### What needs to be done
When you reach the line that contains "none -> red 1x3 brick [488,180,599,278]" below, transcribe it and each line after it word for word to the end of the records, omitting pictures.

### Records for this task
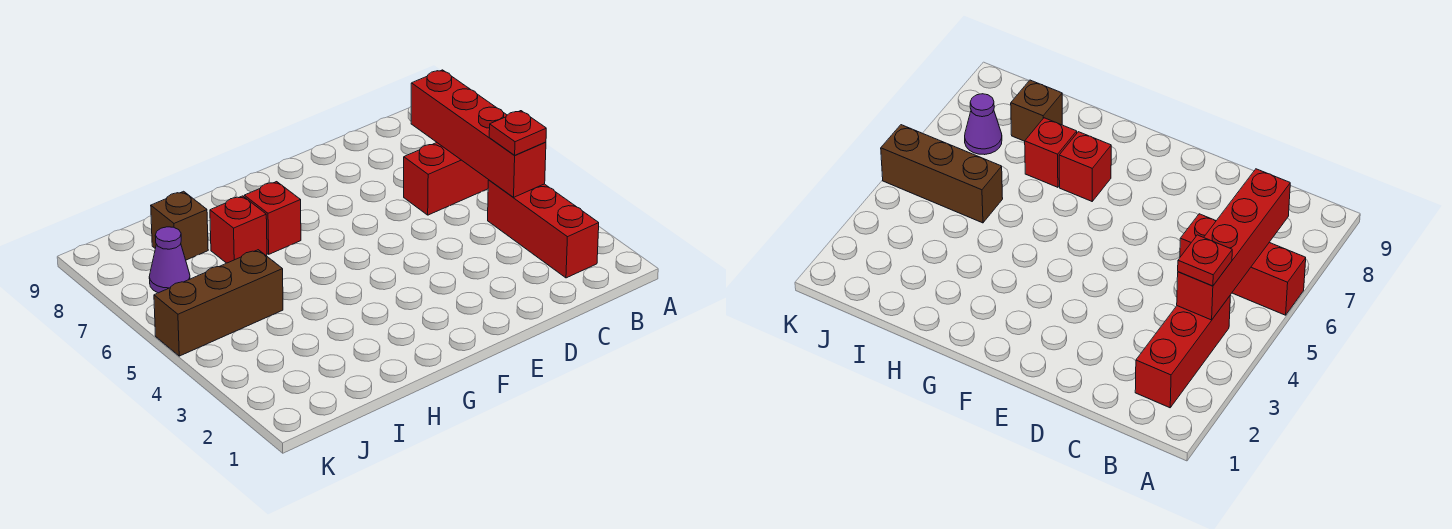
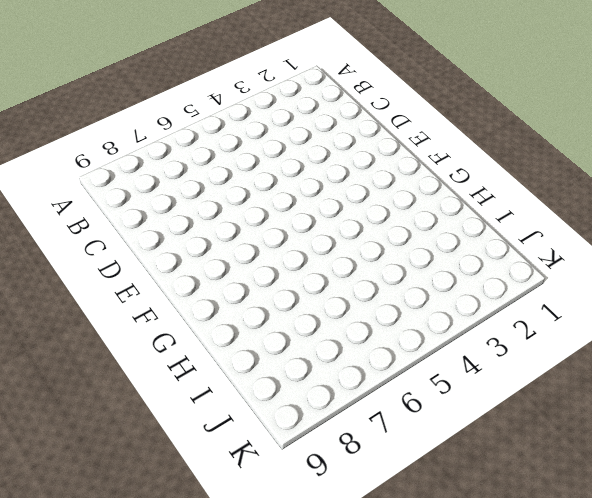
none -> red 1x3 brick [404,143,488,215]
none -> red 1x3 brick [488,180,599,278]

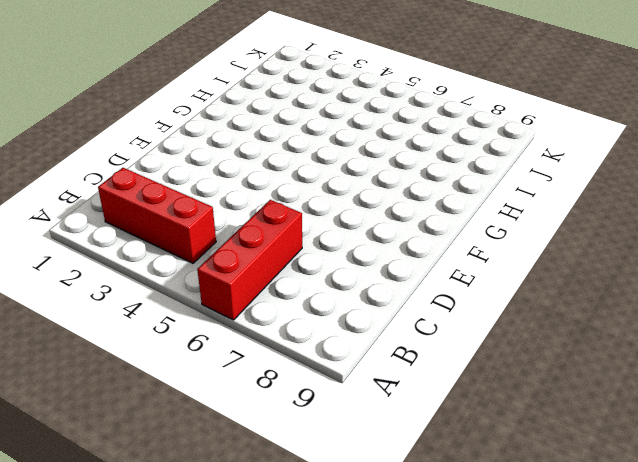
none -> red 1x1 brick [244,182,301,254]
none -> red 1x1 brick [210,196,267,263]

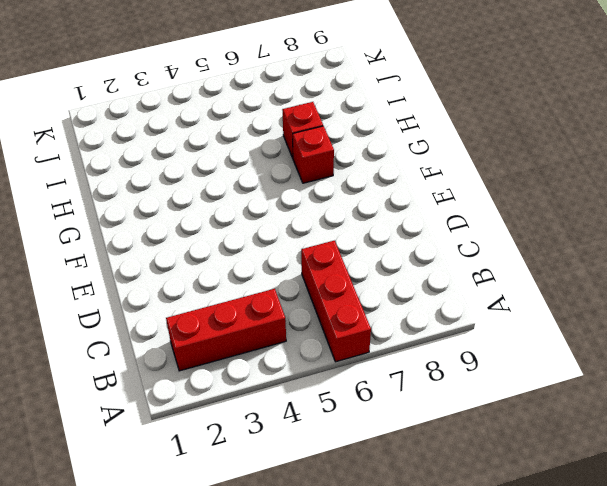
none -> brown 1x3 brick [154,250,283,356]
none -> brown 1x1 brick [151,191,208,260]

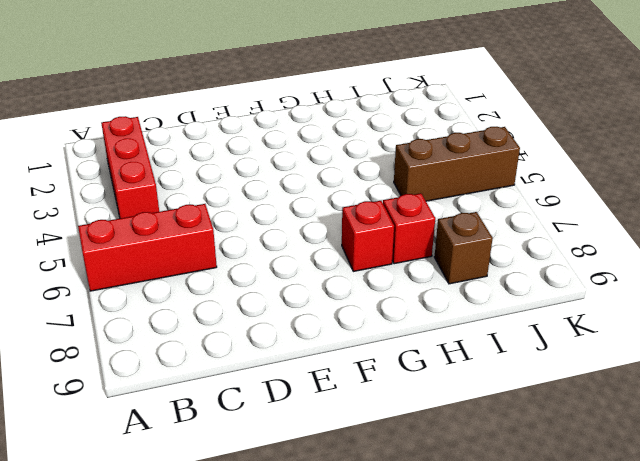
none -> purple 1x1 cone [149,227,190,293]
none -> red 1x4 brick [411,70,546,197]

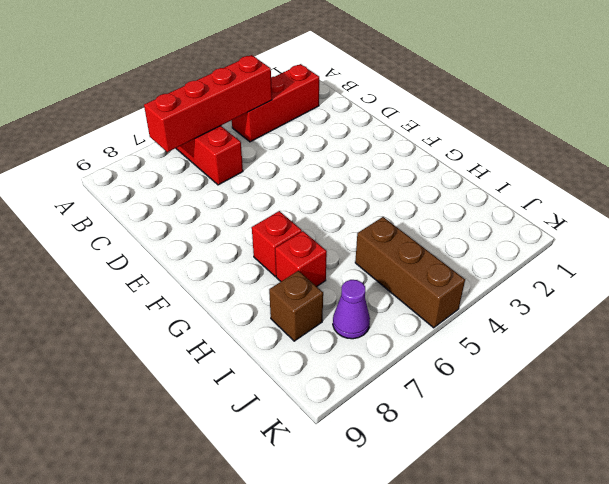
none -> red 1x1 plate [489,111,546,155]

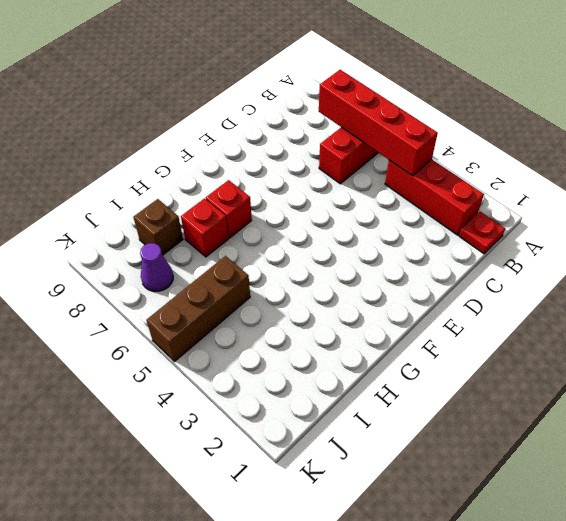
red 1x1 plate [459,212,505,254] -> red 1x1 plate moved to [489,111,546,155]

### Output of the task
none -> red 1x3 brick [488,180,599,278]

none -> red 1x1 brick [244,182,301,254]
none -> red 1x1 brick [210,196,267,263]

none -> brown 1x3 brick [154,250,283,356]
none -> brown 1x1 brick [151,191,208,260]

none -> purple 1x1 cone [149,227,190,293]
none -> red 1x4 brick [411,70,546,197]

none -> red 1x1 plate [489,111,546,155]

red 1x1 plate [459,212,505,254] -> red 1x1 plate moved to [489,111,546,155]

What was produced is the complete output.